START Data below

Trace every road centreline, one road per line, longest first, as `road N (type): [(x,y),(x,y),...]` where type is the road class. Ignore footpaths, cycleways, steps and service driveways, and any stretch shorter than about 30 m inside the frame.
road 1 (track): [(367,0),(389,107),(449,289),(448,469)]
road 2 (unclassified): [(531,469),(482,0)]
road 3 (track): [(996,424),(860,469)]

END Data below

**What to produce**
Once more, write out all the data above exactly as given.

**Answer section**
Trace every road centreline, one road per line, longest first, as `road N (type): [(x,y),(x,y),...]` where type is the road class. Ignore footpaths, cycleways, steps and service driveways, and any stretch shorter than about 30 m inside the frame.
road 1 (track): [(367,0),(389,107),(449,289),(448,469)]
road 2 (unclassified): [(531,469),(482,0)]
road 3 (track): [(996,424),(860,469)]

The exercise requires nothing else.